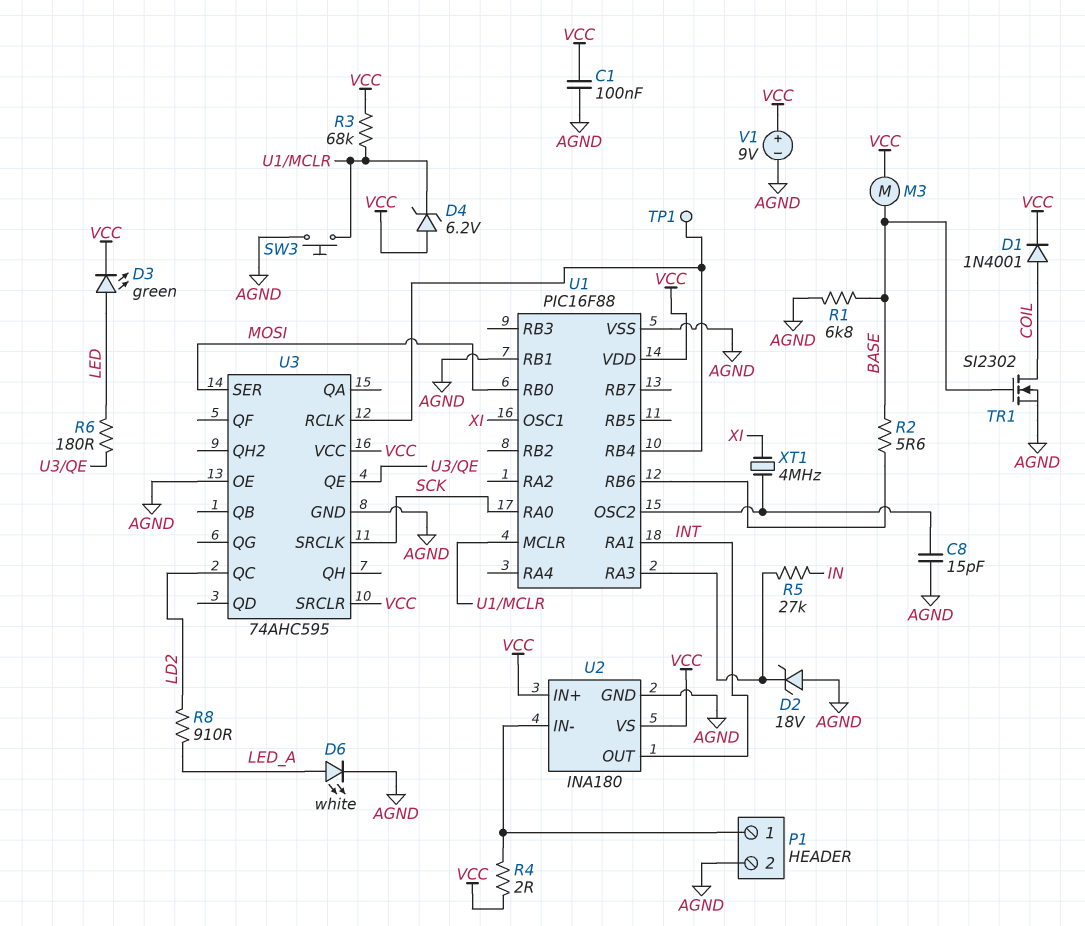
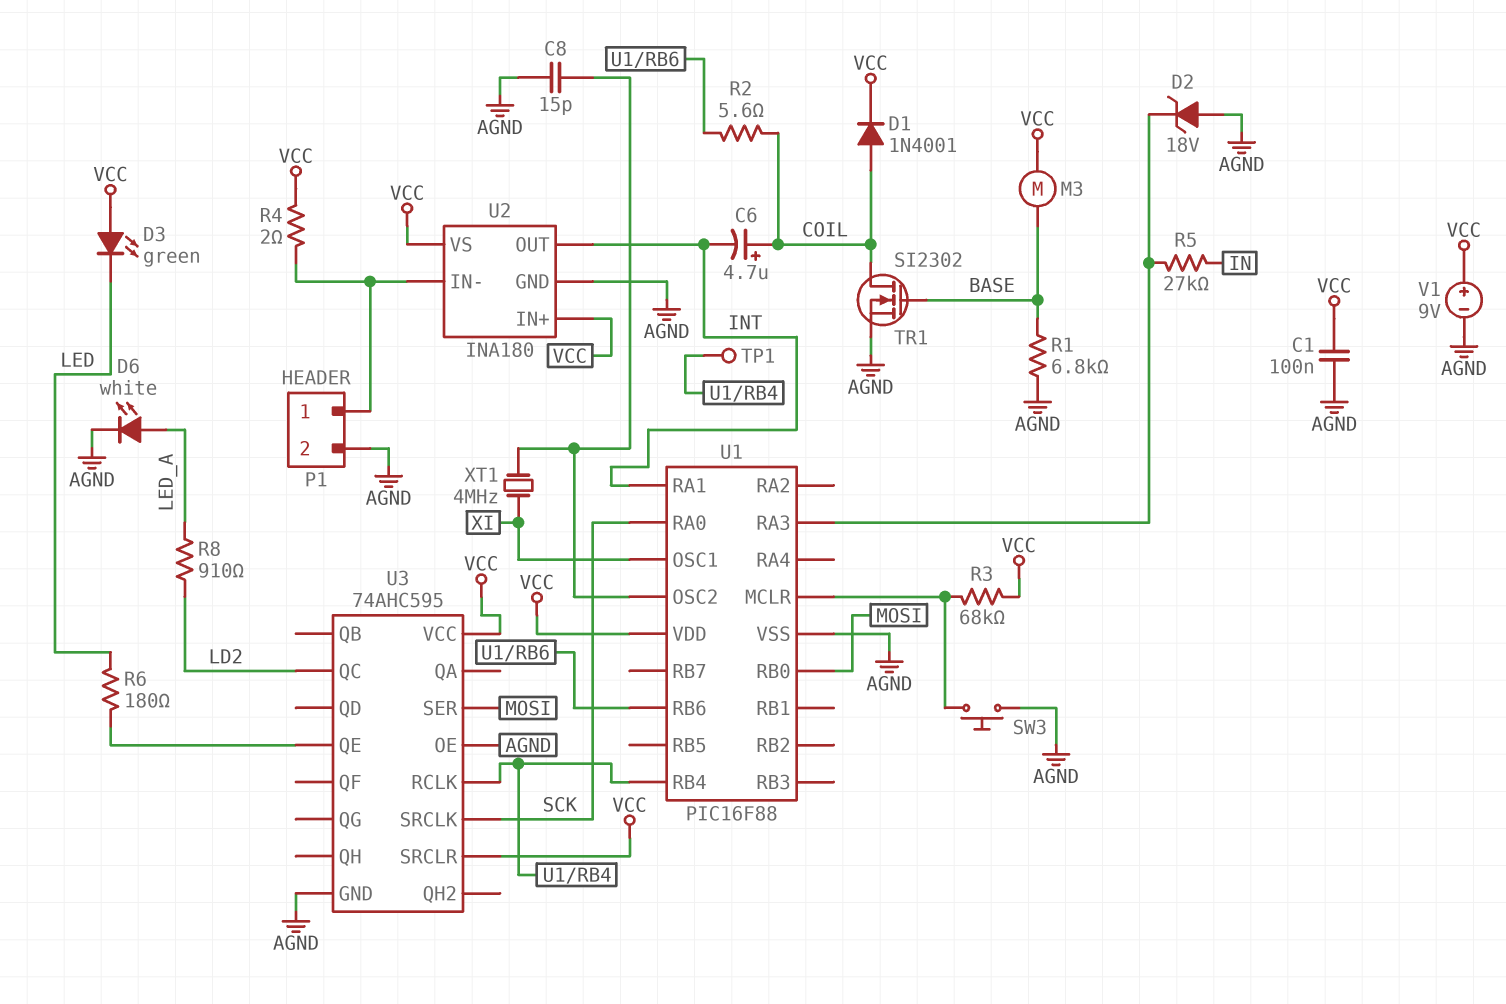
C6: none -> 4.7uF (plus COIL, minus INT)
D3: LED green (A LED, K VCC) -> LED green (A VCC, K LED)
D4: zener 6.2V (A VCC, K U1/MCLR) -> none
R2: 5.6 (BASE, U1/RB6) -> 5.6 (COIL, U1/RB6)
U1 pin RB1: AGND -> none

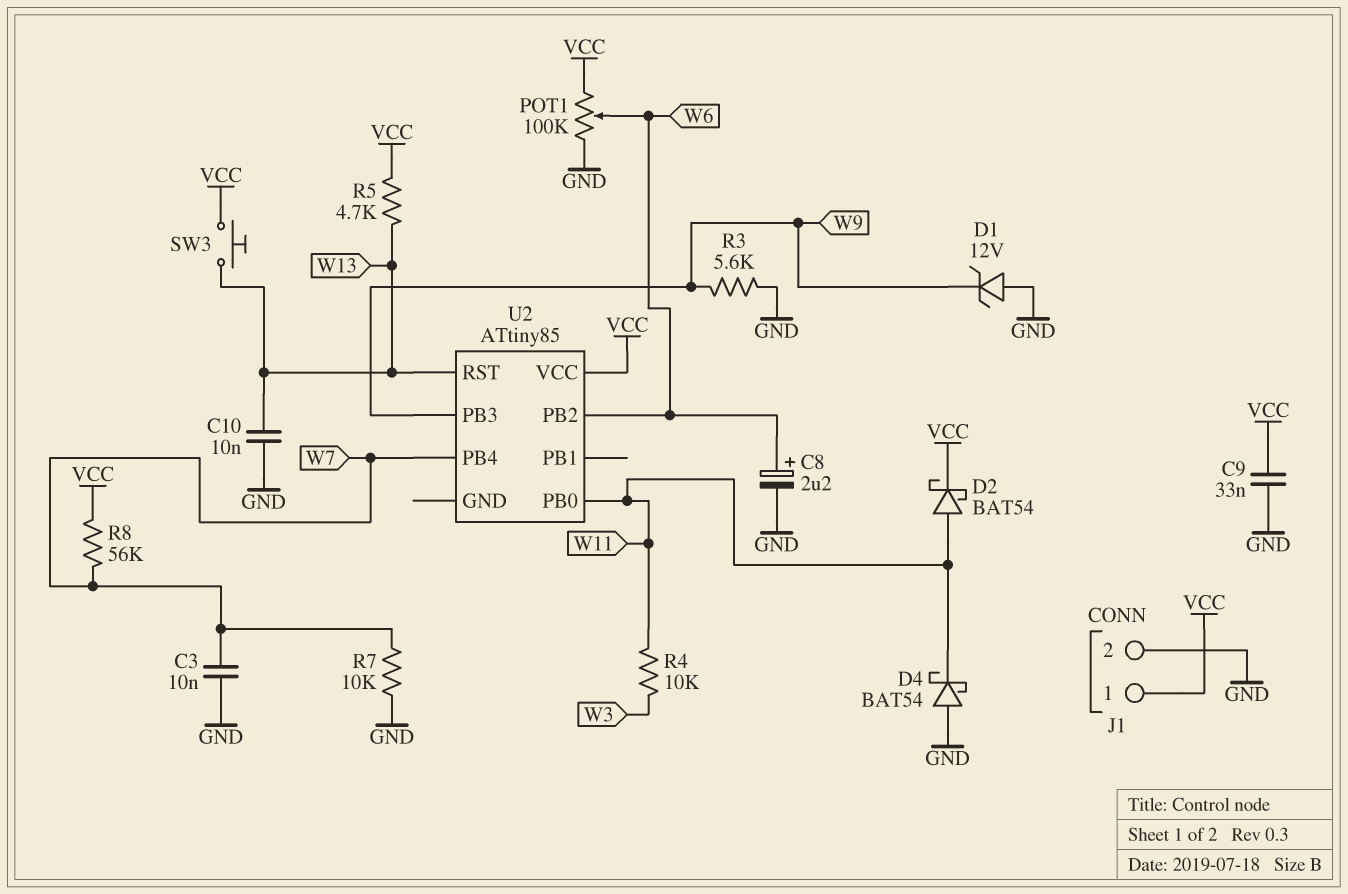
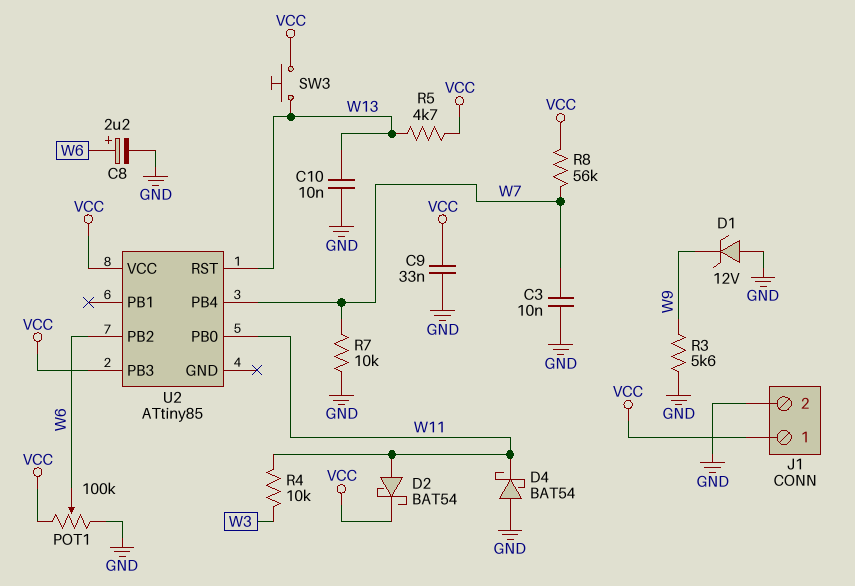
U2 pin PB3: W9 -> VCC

* **What you need to do**
Repeat every entry exactly. Do not include the pictures.

* **Response to the exercise**
C6: none -> 4.7uF (plus COIL, minus INT)
D3: LED green (A LED, K VCC) -> LED green (A VCC, K LED)
D4: zener 6.2V (A VCC, K U1/MCLR) -> none
R2: 5.6 (BASE, U1/RB6) -> 5.6 (COIL, U1/RB6)
U1 pin RB1: AGND -> none

U2 pin PB3: W9 -> VCC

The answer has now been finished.